Provided data start

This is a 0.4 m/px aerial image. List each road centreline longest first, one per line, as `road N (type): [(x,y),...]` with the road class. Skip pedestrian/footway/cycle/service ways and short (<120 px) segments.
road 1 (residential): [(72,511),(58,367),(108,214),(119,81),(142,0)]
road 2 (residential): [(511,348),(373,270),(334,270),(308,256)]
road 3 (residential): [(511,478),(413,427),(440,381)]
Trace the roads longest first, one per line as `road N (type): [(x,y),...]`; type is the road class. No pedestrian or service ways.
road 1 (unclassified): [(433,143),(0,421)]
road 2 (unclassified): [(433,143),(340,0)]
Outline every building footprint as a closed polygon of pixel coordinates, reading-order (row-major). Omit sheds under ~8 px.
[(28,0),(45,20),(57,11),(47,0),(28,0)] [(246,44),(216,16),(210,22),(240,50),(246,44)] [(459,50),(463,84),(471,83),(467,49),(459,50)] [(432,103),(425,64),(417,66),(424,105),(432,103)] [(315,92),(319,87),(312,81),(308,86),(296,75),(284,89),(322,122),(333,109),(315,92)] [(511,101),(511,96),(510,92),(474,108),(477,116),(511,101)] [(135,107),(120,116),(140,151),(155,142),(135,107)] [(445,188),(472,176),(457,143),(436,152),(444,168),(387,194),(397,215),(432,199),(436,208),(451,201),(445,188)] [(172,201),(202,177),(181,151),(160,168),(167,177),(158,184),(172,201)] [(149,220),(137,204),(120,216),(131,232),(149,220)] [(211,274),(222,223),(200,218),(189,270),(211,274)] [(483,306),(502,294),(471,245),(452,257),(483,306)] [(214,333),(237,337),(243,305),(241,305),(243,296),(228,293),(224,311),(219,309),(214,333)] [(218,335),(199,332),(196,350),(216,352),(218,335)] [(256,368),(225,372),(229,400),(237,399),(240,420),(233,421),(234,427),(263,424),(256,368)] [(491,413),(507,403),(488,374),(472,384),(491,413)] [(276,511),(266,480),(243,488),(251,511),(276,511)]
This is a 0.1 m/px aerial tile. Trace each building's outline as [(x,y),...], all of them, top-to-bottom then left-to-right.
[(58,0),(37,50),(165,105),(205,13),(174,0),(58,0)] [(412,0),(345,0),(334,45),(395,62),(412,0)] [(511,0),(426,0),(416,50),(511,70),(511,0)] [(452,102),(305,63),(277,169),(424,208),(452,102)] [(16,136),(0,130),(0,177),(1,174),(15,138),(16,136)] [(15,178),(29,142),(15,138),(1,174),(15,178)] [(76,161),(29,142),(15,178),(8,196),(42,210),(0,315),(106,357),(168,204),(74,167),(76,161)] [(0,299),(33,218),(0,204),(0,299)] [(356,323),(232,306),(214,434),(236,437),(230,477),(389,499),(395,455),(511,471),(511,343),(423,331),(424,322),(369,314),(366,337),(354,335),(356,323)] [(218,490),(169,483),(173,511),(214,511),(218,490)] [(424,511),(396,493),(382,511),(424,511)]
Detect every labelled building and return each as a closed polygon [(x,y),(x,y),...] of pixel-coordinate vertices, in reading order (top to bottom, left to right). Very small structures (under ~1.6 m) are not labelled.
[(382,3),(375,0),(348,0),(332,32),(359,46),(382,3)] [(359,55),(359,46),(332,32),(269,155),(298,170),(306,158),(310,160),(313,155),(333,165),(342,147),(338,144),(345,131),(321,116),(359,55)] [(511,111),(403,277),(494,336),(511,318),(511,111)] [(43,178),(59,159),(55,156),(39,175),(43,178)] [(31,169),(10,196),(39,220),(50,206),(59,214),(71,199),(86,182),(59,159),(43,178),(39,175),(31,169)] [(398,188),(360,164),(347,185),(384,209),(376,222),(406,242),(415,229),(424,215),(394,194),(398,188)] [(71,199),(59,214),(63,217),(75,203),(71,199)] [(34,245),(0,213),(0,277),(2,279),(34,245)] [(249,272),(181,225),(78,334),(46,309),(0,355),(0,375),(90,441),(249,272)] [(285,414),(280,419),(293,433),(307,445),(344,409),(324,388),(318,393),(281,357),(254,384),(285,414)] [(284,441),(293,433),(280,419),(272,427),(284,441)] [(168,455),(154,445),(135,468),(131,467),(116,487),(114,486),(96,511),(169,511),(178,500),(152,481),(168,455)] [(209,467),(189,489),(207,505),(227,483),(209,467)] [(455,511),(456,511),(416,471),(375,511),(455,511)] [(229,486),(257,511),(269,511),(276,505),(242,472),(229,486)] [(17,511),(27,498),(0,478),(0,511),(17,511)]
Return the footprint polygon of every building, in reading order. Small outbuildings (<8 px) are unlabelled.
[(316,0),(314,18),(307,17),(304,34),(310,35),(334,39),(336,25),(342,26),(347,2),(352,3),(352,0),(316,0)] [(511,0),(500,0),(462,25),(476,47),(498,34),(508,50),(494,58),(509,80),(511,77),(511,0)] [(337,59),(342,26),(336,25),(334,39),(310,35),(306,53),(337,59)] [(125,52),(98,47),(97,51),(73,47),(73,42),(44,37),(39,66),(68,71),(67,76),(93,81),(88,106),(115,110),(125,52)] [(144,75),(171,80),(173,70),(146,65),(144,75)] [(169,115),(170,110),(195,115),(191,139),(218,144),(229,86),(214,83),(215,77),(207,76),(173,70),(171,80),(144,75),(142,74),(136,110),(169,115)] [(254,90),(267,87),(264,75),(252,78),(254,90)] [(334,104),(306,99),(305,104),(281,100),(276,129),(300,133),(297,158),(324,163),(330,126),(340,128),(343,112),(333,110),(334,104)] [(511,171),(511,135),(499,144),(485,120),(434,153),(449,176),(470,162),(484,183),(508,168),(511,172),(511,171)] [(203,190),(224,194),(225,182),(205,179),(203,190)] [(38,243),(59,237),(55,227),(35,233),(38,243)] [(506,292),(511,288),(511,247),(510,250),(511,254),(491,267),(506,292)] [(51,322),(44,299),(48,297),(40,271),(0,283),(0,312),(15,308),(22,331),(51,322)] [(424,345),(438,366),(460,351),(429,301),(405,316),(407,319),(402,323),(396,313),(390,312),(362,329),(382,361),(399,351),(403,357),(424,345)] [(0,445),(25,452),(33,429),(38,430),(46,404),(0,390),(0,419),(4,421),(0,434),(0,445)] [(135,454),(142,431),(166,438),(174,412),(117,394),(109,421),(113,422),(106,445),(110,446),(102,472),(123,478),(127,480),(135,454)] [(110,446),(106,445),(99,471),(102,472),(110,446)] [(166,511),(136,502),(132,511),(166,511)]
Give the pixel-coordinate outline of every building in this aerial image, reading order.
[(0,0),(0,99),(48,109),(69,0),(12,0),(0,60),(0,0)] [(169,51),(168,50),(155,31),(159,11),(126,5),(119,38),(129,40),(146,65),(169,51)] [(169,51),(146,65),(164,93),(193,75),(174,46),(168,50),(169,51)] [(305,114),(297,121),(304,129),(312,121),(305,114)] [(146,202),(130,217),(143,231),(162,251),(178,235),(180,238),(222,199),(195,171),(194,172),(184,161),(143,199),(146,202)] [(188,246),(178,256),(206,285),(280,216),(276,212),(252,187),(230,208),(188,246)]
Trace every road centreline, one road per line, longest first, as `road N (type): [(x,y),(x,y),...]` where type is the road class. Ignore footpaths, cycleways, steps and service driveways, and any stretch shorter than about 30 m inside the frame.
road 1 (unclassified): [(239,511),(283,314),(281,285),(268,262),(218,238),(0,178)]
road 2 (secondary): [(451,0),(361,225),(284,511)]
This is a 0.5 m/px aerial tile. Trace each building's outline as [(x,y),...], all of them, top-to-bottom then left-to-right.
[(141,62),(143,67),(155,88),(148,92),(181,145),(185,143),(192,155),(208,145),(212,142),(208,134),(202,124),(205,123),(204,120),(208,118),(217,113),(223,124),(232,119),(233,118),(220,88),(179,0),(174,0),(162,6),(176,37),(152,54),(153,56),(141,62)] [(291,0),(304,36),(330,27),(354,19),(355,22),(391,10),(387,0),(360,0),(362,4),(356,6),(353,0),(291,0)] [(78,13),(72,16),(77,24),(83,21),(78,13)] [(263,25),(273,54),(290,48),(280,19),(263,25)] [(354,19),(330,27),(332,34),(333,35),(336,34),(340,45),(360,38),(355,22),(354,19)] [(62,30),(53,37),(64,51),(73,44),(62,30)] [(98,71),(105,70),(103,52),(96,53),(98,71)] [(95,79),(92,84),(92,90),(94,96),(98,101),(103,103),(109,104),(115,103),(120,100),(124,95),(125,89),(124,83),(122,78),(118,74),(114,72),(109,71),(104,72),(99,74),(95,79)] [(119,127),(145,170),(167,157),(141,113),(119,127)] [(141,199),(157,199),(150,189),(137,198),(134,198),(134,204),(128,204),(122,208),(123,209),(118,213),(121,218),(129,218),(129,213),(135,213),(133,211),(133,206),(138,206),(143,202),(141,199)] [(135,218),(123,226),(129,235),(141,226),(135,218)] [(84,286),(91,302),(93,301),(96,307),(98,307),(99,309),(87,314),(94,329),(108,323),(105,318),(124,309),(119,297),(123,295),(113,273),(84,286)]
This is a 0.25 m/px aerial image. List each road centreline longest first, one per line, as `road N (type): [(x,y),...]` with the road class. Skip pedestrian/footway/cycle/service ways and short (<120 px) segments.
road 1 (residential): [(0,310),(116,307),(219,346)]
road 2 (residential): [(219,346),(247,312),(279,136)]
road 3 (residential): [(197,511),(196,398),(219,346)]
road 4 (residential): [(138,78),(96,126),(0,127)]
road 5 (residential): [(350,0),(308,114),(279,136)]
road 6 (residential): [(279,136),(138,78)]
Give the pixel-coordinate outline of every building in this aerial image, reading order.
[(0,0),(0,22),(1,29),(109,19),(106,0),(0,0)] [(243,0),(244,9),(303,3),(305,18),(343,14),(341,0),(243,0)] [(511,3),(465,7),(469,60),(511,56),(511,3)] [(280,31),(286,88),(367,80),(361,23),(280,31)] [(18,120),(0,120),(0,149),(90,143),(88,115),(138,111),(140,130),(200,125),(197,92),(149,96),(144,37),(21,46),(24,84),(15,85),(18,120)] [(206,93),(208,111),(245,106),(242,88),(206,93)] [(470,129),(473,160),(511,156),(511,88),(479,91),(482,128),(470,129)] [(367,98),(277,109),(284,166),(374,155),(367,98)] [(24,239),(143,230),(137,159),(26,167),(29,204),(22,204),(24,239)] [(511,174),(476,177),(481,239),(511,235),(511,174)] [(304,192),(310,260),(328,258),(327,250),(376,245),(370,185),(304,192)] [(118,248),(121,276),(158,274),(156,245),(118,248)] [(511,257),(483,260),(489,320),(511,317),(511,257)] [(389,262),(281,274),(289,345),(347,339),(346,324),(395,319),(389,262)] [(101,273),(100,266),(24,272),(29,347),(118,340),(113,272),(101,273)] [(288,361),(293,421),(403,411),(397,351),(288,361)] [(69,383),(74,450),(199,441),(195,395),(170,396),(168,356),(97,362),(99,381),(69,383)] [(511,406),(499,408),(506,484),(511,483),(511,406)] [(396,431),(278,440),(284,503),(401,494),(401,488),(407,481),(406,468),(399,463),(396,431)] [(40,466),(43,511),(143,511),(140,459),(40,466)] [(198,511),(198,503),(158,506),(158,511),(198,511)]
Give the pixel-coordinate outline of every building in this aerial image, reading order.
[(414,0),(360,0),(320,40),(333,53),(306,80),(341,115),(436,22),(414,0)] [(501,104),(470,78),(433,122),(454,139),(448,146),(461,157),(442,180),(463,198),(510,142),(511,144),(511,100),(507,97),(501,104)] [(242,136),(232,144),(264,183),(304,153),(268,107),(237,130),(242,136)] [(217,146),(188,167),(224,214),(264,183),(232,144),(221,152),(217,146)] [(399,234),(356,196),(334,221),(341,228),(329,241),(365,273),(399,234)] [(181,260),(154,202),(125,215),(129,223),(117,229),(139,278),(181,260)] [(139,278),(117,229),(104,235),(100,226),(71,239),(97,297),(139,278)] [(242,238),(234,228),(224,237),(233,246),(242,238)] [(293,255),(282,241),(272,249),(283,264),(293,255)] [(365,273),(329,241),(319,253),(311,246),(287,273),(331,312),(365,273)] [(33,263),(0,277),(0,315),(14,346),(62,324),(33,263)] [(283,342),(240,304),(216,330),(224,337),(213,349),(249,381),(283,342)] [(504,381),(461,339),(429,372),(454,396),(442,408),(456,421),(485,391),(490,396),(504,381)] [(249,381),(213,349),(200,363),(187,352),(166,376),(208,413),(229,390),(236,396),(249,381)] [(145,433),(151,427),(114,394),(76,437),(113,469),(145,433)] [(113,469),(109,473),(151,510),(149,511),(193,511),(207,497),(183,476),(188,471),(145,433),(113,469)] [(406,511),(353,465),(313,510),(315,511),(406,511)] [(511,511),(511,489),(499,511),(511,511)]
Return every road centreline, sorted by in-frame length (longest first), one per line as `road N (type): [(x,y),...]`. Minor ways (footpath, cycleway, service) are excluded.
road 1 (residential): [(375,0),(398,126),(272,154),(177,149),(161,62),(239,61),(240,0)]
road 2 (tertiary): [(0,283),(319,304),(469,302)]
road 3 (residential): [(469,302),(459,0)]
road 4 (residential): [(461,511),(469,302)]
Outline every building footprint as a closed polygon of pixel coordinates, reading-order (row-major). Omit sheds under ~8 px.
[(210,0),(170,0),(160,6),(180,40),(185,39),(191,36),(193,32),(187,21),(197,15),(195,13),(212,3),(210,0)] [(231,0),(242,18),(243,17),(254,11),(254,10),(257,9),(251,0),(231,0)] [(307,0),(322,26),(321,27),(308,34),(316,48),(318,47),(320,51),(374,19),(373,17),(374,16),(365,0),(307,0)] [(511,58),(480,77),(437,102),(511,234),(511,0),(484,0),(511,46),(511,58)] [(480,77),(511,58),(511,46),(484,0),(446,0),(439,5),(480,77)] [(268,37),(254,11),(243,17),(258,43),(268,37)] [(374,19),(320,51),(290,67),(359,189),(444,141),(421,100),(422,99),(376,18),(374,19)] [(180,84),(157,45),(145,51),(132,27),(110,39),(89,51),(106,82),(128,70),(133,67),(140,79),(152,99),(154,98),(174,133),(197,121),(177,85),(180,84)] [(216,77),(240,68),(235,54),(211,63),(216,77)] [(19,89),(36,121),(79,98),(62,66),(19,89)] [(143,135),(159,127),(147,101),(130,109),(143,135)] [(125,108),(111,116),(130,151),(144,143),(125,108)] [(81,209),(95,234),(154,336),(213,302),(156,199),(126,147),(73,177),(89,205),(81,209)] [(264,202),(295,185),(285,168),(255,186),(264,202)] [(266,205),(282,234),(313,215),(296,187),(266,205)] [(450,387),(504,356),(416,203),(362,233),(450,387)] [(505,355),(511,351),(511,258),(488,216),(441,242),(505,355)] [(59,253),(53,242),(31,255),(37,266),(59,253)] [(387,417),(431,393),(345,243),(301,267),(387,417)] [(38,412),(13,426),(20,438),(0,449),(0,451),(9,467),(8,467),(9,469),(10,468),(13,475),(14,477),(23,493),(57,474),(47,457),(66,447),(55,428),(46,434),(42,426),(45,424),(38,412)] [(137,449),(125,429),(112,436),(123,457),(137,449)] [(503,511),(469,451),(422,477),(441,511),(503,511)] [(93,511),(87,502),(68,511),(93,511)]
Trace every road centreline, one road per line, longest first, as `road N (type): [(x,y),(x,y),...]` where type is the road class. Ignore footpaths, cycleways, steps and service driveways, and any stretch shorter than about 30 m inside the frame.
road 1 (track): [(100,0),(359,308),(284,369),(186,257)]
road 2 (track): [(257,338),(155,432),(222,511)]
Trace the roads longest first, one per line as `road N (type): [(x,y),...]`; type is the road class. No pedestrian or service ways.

Provided data end

Rewrite the records starting with the line that contains "This is a 0.25" and going on through the line that contains "road 1 (residential): [(0,310),(116,307),(219,346)]", changing "aerial image" to "satellite image" and leaving everything else as it is.

■ **Task solution**
This is a 0.25 m/px satellite image. List each road centreline longest first, one per line, as `road N (type): [(x,y),...]` with the road class. Skip pedestrian/footway/cycle/service ways and short (<120 px) segments.
road 1 (residential): [(0,310),(116,307),(219,346)]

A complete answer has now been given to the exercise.